If a line in the records below contains the word "zener", copy it out.

Start of Source material

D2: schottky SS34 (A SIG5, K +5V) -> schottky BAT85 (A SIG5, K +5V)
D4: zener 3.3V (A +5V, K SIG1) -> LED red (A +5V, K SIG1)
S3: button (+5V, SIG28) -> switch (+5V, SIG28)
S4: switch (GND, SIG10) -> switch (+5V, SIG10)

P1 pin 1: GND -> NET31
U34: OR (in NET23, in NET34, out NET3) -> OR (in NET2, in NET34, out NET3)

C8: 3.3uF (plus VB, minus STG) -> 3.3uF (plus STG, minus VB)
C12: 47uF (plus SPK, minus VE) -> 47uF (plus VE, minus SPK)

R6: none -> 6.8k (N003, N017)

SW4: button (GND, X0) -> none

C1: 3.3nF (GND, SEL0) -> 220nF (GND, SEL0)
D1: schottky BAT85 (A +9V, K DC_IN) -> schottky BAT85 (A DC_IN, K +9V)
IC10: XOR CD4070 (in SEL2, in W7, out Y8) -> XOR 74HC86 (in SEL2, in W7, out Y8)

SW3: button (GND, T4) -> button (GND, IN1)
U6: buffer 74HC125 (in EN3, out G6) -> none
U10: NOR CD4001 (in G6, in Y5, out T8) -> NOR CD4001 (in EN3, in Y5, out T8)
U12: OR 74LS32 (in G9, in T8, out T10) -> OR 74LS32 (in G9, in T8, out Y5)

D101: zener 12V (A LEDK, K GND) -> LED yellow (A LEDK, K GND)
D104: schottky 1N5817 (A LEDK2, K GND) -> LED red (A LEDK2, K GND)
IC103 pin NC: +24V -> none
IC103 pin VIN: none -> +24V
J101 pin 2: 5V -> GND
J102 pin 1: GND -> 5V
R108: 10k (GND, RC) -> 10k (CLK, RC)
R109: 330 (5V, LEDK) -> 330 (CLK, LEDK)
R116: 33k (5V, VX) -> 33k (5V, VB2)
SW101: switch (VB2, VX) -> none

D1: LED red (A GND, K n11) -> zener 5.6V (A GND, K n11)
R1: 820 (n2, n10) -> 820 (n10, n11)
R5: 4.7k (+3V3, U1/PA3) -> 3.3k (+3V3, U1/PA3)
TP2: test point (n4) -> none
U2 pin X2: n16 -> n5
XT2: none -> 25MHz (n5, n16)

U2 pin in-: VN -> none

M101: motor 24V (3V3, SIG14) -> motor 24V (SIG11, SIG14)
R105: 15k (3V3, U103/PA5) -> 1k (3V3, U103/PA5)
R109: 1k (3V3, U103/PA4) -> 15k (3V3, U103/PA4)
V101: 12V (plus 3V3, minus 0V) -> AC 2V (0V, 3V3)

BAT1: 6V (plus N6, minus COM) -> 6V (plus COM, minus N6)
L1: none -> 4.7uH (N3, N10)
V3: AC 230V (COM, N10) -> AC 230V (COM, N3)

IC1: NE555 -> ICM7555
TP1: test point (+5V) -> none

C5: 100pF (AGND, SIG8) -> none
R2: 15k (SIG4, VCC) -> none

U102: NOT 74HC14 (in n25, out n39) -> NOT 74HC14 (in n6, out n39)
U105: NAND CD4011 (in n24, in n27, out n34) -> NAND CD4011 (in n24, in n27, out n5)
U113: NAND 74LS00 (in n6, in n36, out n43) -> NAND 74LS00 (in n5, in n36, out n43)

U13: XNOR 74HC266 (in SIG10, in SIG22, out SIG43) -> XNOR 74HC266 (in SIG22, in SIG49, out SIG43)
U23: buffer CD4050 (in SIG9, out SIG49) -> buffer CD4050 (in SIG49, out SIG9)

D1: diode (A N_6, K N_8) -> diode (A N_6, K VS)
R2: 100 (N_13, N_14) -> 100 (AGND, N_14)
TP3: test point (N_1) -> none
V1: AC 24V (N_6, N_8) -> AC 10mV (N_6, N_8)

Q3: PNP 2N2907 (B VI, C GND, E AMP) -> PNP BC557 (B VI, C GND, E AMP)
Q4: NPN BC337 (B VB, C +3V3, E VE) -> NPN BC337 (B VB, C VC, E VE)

End of Source material

• [Exercise response]
D4: zener 3.3V (A +5V, K SIG1) -> LED red (A +5V, K SIG1)
D101: zener 12V (A LEDK, K GND) -> LED yellow (A LEDK, K GND)
D1: LED red (A GND, K n11) -> zener 5.6V (A GND, K n11)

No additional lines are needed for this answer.